[Colored object listings]
= Beginning of Section =

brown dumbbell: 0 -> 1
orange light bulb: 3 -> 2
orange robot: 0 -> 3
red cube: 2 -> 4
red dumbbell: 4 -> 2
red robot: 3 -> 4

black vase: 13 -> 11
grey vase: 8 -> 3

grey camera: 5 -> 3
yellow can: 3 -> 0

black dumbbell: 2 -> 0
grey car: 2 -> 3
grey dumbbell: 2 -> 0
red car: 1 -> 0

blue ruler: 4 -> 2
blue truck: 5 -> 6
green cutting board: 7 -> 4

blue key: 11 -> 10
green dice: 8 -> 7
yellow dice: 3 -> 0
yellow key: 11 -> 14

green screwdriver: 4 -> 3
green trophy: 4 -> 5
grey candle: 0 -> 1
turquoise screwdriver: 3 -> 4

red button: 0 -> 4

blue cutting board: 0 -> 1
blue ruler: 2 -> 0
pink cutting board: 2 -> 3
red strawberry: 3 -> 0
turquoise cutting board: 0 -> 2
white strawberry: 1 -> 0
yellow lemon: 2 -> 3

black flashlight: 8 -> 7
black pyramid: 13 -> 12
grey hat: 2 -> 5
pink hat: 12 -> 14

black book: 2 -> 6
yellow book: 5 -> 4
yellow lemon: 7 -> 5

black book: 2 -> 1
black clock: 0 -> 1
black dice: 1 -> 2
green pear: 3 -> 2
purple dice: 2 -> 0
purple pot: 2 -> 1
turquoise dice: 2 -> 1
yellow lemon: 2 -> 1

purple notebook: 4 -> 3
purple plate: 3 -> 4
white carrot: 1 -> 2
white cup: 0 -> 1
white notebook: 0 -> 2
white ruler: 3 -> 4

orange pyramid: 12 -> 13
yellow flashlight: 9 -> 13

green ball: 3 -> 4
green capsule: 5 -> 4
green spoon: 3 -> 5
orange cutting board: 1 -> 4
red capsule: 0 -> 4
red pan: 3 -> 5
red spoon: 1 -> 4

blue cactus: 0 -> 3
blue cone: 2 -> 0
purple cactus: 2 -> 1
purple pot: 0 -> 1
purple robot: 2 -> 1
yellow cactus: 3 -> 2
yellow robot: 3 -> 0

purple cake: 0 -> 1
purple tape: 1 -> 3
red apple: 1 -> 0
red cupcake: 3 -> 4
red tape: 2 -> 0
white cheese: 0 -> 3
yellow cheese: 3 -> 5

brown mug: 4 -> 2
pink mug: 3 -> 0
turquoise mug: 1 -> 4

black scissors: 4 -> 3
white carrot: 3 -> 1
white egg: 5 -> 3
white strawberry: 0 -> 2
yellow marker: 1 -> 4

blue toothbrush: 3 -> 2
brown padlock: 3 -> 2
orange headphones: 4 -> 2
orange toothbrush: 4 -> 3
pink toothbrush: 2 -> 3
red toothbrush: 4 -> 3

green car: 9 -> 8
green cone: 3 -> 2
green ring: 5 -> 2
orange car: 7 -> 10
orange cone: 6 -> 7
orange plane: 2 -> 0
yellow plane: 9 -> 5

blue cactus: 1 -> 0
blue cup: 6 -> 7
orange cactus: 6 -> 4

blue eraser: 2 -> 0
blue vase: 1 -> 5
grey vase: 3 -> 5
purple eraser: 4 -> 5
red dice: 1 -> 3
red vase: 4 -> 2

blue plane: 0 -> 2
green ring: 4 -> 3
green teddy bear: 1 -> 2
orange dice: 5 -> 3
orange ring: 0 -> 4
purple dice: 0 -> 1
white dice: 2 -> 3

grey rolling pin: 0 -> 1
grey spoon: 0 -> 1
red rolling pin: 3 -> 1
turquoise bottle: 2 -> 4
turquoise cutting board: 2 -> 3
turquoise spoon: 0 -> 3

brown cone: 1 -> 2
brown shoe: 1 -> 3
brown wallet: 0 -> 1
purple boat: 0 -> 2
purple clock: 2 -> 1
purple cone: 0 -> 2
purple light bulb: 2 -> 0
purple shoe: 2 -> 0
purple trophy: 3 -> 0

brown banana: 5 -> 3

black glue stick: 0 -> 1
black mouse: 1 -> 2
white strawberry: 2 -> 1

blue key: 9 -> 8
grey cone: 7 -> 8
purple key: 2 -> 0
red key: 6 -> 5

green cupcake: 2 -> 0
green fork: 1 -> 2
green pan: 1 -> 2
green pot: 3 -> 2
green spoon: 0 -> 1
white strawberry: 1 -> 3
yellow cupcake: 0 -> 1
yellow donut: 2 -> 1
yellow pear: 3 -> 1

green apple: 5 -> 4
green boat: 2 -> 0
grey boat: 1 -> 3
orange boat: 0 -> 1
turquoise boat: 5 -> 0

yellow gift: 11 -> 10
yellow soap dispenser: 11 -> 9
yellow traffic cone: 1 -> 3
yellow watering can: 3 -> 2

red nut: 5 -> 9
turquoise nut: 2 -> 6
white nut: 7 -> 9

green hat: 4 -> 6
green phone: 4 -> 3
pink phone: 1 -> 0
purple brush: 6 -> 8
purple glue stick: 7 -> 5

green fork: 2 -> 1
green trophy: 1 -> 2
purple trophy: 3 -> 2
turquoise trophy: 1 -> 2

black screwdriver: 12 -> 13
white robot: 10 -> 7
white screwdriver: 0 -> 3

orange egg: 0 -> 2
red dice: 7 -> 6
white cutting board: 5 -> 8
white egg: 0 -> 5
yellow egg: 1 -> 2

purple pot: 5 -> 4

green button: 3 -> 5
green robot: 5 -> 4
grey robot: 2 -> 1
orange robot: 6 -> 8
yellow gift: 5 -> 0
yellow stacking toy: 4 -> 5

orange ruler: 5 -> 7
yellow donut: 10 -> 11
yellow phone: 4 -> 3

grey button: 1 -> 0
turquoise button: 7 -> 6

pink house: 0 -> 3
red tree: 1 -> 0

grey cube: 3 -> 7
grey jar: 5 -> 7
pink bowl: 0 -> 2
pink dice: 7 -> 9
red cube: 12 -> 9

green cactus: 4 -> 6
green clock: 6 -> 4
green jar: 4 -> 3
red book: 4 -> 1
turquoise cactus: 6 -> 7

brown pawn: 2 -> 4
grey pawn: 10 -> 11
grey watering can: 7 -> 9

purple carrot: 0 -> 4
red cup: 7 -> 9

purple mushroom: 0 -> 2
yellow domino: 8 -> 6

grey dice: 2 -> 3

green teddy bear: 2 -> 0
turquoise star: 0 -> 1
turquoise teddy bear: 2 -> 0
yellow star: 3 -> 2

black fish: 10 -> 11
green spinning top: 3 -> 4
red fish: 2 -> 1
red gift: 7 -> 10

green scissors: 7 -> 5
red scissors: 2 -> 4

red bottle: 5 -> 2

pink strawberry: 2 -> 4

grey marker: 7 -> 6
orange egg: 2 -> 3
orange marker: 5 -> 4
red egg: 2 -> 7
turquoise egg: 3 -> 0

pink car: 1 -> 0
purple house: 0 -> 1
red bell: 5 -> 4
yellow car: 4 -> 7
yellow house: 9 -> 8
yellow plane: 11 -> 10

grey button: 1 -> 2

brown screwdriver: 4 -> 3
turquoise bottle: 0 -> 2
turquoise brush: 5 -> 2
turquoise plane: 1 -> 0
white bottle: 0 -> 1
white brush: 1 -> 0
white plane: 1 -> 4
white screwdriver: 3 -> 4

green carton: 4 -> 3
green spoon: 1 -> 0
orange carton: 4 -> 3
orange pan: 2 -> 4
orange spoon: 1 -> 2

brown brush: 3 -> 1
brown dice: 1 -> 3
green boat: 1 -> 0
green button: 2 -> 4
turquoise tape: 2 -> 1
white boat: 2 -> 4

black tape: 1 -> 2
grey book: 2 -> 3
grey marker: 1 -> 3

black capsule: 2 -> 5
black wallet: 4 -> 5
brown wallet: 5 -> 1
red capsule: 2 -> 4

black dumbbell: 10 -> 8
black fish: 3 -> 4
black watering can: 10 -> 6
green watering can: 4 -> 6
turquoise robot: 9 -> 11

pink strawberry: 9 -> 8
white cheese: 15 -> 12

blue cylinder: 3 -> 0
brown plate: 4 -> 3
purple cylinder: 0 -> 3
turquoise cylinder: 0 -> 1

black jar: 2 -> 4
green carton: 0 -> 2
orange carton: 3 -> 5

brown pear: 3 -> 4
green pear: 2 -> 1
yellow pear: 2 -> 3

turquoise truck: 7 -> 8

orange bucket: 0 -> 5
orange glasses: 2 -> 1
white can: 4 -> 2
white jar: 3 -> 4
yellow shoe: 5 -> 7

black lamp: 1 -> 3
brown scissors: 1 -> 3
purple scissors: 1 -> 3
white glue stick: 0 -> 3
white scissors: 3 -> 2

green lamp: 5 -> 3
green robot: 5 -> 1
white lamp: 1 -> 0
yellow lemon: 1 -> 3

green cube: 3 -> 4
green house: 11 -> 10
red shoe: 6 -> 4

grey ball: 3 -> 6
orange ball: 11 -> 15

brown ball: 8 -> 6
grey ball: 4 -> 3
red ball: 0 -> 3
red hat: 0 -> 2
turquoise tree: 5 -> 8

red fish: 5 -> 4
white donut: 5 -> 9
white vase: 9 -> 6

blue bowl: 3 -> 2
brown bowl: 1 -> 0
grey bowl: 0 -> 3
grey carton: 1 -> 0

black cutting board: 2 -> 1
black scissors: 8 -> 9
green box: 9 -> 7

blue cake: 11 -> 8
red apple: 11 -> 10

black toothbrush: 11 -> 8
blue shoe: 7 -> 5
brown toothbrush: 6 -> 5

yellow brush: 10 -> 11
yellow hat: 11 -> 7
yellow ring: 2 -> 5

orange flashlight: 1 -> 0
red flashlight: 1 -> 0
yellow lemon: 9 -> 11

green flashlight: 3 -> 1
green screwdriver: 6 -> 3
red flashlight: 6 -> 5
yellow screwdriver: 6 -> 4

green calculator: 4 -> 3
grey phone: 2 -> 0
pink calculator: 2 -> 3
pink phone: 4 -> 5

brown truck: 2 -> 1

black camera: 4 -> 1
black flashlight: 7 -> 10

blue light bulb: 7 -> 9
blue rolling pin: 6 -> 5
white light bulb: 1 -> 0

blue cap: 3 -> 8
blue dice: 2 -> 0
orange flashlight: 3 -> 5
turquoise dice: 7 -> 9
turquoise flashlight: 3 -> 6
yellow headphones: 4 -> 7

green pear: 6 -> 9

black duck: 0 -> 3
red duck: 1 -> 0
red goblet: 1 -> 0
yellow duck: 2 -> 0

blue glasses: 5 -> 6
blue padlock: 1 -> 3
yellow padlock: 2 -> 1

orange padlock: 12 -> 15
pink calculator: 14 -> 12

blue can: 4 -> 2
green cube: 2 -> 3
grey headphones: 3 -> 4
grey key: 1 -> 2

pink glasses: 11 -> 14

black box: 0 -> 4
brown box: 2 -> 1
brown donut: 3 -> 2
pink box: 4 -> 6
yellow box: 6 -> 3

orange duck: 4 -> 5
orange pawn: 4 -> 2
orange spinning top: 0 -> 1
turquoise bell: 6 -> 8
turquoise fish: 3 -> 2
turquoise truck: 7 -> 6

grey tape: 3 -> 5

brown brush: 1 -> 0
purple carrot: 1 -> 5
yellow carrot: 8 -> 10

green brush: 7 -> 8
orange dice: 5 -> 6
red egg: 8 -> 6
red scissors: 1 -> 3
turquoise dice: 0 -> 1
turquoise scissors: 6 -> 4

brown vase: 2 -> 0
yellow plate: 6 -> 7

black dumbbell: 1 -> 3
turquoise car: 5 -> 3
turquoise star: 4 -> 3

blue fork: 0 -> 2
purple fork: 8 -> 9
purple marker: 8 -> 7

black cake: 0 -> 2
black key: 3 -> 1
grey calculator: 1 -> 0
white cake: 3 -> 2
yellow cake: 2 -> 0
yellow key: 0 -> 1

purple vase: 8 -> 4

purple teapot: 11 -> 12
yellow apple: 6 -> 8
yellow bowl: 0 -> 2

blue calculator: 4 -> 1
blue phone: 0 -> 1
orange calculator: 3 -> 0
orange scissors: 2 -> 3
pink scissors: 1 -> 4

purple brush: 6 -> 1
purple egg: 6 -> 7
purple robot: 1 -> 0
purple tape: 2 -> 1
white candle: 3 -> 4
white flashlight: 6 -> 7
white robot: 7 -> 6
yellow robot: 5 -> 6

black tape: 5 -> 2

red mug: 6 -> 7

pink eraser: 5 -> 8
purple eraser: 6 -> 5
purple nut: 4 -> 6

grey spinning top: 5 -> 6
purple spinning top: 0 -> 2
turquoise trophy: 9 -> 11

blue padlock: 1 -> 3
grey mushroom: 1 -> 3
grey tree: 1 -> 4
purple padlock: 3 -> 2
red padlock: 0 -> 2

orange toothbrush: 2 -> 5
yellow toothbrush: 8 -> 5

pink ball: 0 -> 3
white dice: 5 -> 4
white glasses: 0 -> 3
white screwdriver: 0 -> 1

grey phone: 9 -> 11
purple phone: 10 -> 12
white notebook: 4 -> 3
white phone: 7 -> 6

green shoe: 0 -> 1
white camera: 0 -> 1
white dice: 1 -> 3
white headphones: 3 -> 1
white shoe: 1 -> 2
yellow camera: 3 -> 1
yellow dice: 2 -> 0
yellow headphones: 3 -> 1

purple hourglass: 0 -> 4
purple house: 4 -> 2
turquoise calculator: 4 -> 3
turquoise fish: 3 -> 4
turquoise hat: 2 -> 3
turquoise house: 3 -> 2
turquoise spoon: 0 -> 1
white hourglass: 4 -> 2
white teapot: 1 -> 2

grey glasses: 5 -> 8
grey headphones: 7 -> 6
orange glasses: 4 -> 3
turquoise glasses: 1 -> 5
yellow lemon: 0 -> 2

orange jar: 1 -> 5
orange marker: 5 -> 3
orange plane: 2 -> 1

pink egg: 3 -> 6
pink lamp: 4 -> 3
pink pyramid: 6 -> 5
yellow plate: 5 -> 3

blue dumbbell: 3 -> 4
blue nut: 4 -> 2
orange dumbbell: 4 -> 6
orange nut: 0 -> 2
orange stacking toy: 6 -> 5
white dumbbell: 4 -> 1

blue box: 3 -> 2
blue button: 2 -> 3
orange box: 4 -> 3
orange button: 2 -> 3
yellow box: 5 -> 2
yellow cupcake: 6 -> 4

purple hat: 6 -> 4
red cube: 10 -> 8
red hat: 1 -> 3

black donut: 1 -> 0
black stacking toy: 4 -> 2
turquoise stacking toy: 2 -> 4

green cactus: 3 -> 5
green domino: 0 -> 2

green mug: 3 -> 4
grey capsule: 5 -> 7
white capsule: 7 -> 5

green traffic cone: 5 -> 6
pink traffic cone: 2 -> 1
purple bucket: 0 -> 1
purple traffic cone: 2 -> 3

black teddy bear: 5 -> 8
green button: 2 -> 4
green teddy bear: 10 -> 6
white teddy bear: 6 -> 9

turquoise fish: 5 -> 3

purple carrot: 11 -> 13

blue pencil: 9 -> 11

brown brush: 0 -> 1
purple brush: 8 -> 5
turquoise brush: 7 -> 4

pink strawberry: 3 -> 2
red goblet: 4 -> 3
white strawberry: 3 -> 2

= End of Section =

# [What is expected]
Which lines above run from the one containing "orange calculator: 3 -> 0" down to the one containing "grey headphones: 7 -> 6"? Repeat exactly those, both ends included, and nothing else.

# [Output below]
orange calculator: 3 -> 0
orange scissors: 2 -> 3
pink scissors: 1 -> 4

purple brush: 6 -> 1
purple egg: 6 -> 7
purple robot: 1 -> 0
purple tape: 2 -> 1
white candle: 3 -> 4
white flashlight: 6 -> 7
white robot: 7 -> 6
yellow robot: 5 -> 6

black tape: 5 -> 2

red mug: 6 -> 7

pink eraser: 5 -> 8
purple eraser: 6 -> 5
purple nut: 4 -> 6

grey spinning top: 5 -> 6
purple spinning top: 0 -> 2
turquoise trophy: 9 -> 11

blue padlock: 1 -> 3
grey mushroom: 1 -> 3
grey tree: 1 -> 4
purple padlock: 3 -> 2
red padlock: 0 -> 2

orange toothbrush: 2 -> 5
yellow toothbrush: 8 -> 5

pink ball: 0 -> 3
white dice: 5 -> 4
white glasses: 0 -> 3
white screwdriver: 0 -> 1

grey phone: 9 -> 11
purple phone: 10 -> 12
white notebook: 4 -> 3
white phone: 7 -> 6

green shoe: 0 -> 1
white camera: 0 -> 1
white dice: 1 -> 3
white headphones: 3 -> 1
white shoe: 1 -> 2
yellow camera: 3 -> 1
yellow dice: 2 -> 0
yellow headphones: 3 -> 1

purple hourglass: 0 -> 4
purple house: 4 -> 2
turquoise calculator: 4 -> 3
turquoise fish: 3 -> 4
turquoise hat: 2 -> 3
turquoise house: 3 -> 2
turquoise spoon: 0 -> 1
white hourglass: 4 -> 2
white teapot: 1 -> 2

grey glasses: 5 -> 8
grey headphones: 7 -> 6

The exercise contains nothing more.